Print out the records below with nothing altered.

_Supplied records_
******************************

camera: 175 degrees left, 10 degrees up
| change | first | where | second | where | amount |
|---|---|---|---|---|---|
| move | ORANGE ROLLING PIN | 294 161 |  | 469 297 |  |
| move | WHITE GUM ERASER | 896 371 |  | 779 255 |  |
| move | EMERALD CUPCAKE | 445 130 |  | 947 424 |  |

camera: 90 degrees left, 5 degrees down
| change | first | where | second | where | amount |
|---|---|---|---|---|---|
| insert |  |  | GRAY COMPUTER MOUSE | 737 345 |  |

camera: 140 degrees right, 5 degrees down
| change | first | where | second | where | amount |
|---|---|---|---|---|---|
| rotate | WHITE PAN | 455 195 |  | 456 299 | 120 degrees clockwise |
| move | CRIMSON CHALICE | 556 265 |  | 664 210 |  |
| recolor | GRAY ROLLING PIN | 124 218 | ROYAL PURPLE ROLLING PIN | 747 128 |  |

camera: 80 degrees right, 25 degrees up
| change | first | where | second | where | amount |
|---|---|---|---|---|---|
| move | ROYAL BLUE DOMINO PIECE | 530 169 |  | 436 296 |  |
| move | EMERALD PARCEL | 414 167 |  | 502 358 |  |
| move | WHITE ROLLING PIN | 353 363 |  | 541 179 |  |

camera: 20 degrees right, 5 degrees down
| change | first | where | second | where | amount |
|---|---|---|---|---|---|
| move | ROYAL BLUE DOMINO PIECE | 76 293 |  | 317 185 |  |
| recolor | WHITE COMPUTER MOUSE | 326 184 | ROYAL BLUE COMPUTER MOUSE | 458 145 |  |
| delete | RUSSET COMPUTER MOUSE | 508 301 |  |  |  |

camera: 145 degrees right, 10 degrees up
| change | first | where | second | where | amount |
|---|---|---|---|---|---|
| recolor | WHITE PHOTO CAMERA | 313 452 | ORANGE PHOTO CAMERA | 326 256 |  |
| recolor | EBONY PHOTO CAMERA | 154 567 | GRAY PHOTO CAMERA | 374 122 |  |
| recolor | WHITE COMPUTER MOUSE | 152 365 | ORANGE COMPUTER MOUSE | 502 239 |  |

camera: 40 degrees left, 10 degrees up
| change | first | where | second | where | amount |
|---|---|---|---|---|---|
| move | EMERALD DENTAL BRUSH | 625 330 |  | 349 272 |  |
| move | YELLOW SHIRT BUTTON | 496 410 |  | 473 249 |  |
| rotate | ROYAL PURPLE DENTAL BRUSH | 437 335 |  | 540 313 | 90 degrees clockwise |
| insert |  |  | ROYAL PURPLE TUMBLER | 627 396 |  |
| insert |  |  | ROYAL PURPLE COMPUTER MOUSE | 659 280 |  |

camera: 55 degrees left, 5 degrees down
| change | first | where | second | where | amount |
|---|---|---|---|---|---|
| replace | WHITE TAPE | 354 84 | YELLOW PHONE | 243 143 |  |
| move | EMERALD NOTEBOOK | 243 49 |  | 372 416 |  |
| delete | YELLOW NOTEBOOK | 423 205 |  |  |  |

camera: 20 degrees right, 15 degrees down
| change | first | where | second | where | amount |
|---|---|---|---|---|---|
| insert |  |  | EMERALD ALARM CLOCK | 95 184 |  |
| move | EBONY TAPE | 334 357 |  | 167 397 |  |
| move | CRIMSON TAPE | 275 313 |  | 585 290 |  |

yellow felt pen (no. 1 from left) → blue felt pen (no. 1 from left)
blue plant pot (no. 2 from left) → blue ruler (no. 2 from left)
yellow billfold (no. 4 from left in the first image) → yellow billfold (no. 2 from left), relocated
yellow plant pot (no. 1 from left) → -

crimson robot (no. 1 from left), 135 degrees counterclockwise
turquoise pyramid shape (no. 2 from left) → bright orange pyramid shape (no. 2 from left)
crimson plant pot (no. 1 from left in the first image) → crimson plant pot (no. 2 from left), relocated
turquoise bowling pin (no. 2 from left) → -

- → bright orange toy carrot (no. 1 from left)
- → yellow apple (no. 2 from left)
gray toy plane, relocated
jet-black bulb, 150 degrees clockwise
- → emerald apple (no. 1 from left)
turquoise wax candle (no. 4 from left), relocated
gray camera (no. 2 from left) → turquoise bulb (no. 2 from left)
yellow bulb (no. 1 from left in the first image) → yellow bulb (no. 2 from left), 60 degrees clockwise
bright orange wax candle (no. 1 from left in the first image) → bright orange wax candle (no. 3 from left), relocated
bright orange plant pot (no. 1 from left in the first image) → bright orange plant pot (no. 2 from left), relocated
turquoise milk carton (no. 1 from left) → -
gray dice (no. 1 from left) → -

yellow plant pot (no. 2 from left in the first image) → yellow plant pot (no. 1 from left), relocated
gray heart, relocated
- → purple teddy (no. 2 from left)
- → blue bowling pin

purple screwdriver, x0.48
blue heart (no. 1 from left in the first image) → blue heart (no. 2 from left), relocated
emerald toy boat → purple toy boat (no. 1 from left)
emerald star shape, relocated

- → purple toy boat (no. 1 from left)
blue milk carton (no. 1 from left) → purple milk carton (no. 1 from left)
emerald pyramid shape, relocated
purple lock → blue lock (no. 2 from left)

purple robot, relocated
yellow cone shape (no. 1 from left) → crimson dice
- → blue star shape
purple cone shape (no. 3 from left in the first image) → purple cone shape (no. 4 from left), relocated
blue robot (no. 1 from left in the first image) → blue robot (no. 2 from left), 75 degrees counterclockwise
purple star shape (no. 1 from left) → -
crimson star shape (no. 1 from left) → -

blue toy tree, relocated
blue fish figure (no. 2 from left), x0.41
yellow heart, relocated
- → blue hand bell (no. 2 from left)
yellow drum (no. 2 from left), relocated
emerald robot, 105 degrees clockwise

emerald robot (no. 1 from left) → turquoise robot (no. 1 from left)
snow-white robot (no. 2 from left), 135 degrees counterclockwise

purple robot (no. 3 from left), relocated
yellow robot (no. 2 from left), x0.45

******************************

_Response below_
camera: 175 degrees left, 10 degrees up
| change | first | where | second | where | amount |
|---|---|---|---|---|---|
| move | ORANGE ROLLING PIN | 294 161 |  | 469 297 |  |
| move | WHITE GUM ERASER | 896 371 |  | 779 255 |  |
| move | EMERALD CUPCAKE | 445 130 |  | 947 424 |  |

camera: 90 degrees left, 5 degrees down
| change | first | where | second | where | amount |
|---|---|---|---|---|---|
| insert |  |  | GRAY COMPUTER MOUSE | 737 345 |  |

camera: 140 degrees right, 5 degrees down
| change | first | where | second | where | amount |
|---|---|---|---|---|---|
| rotate | WHITE PAN | 455 195 |  | 456 299 | 120 degrees clockwise |
| move | CRIMSON CHALICE | 556 265 |  | 664 210 |  |
| recolor | GRAY ROLLING PIN | 124 218 | ROYAL PURPLE ROLLING PIN | 747 128 |  |

camera: 80 degrees right, 25 degrees up
| change | first | where | second | where | amount |
|---|---|---|---|---|---|
| move | ROYAL BLUE DOMINO PIECE | 530 169 |  | 436 296 |  |
| move | EMERALD PARCEL | 414 167 |  | 502 358 |  |
| move | WHITE ROLLING PIN | 353 363 |  | 541 179 |  |

camera: 20 degrees right, 5 degrees down
| change | first | where | second | where | amount |
|---|---|---|---|---|---|
| move | ROYAL BLUE DOMINO PIECE | 76 293 |  | 317 185 |  |
| recolor | WHITE COMPUTER MOUSE | 326 184 | ROYAL BLUE COMPUTER MOUSE | 458 145 |  |
| delete | RUSSET COMPUTER MOUSE | 508 301 |  |  |  |

camera: 145 degrees right, 10 degrees up
| change | first | where | second | where | amount |
|---|---|---|---|---|---|
| recolor | WHITE PHOTO CAMERA | 313 452 | ORANGE PHOTO CAMERA | 326 256 |  |
| recolor | EBONY PHOTO CAMERA | 154 567 | GRAY PHOTO CAMERA | 374 122 |  |
| recolor | WHITE COMPUTER MOUSE | 152 365 | ORANGE COMPUTER MOUSE | 502 239 |  |

camera: 40 degrees left, 10 degrees up
| change | first | where | second | where | amount |
|---|---|---|---|---|---|
| move | EMERALD DENTAL BRUSH | 625 330 |  | 349 272 |  |
| move | YELLOW SHIRT BUTTON | 496 410 |  | 473 249 |  |
| rotate | ROYAL PURPLE DENTAL BRUSH | 437 335 |  | 540 313 | 90 degrees clockwise |
| insert |  |  | ROYAL PURPLE TUMBLER | 627 396 |  |
| insert |  |  | ROYAL PURPLE COMPUTER MOUSE | 659 280 |  |

camera: 55 degrees left, 5 degrees down
| change | first | where | second | where | amount |
|---|---|---|---|---|---|
| replace | WHITE TAPE | 354 84 | YELLOW PHONE | 243 143 |  |
| move | EMERALD NOTEBOOK | 243 49 |  | 372 416 |  |
| delete | YELLOW NOTEBOOK | 423 205 |  |  |  |

camera: 20 degrees right, 15 degrees down
| change | first | where | second | where | amount |
|---|---|---|---|---|---|
| insert |  |  | EMERALD ALARM CLOCK | 95 184 |  |
| move | EBONY TAPE | 334 357 |  | 167 397 |  |
| move | CRIMSON TAPE | 275 313 |  | 585 290 |  |

yellow felt pen (no. 1 from left) → blue felt pen (no. 1 from left)
blue plant pot (no. 2 from left) → blue ruler (no. 2 from left)
yellow billfold (no. 4 from left in the first image) → yellow billfold (no. 2 from left), relocated
yellow plant pot (no. 1 from left) → -

crimson robot (no. 1 from left), 135 degrees counterclockwise
turquoise pyramid shape (no. 2 from left) → bright orange pyramid shape (no. 2 from left)
crimson plant pot (no. 1 from left in the first image) → crimson plant pot (no. 2 from left), relocated
turquoise bowling pin (no. 2 from left) → -

- → bright orange toy carrot (no. 1 from left)
- → yellow apple (no. 2 from left)
gray toy plane, relocated
jet-black bulb, 150 degrees clockwise
- → emerald apple (no. 1 from left)
turquoise wax candle (no. 4 from left), relocated
gray camera (no. 2 from left) → turquoise bulb (no. 2 from left)
yellow bulb (no. 1 from left in the first image) → yellow bulb (no. 2 from left), 60 degrees clockwise
bright orange wax candle (no. 1 from left in the first image) → bright orange wax candle (no. 3 from left), relocated
bright orange plant pot (no. 1 from left in the first image) → bright orange plant pot (no. 2 from left), relocated
turquoise milk carton (no. 1 from left) → -
gray dice (no. 1 from left) → -

yellow plant pot (no. 2 from left in the first image) → yellow plant pot (no. 1 from left), relocated
gray heart, relocated
- → purple teddy (no. 2 from left)
- → blue bowling pin

purple screwdriver, x0.48
blue heart (no. 1 from left in the first image) → blue heart (no. 2 from left), relocated
emerald toy boat → purple toy boat (no. 1 from left)
emerald star shape, relocated

- → purple toy boat (no. 1 from left)
blue milk carton (no. 1 from left) → purple milk carton (no. 1 from left)
emerald pyramid shape, relocated
purple lock → blue lock (no. 2 from left)

purple robot, relocated
yellow cone shape (no. 1 from left) → crimson dice
- → blue star shape
purple cone shape (no. 3 from left in the first image) → purple cone shape (no. 4 from left), relocated
blue robot (no. 1 from left in the first image) → blue robot (no. 2 from left), 75 degrees counterclockwise
purple star shape (no. 1 from left) → -
crimson star shape (no. 1 from left) → -

blue toy tree, relocated
blue fish figure (no. 2 from left), x0.41
yellow heart, relocated
- → blue hand bell (no. 2 from left)
yellow drum (no. 2 from left), relocated
emerald robot, 105 degrees clockwise

emerald robot (no. 1 from left) → turquoise robot (no. 1 from left)
snow-white robot (no. 2 from left), 135 degrees counterclockwise

purple robot (no. 3 from left), relocated
yellow robot (no. 2 from left), x0.45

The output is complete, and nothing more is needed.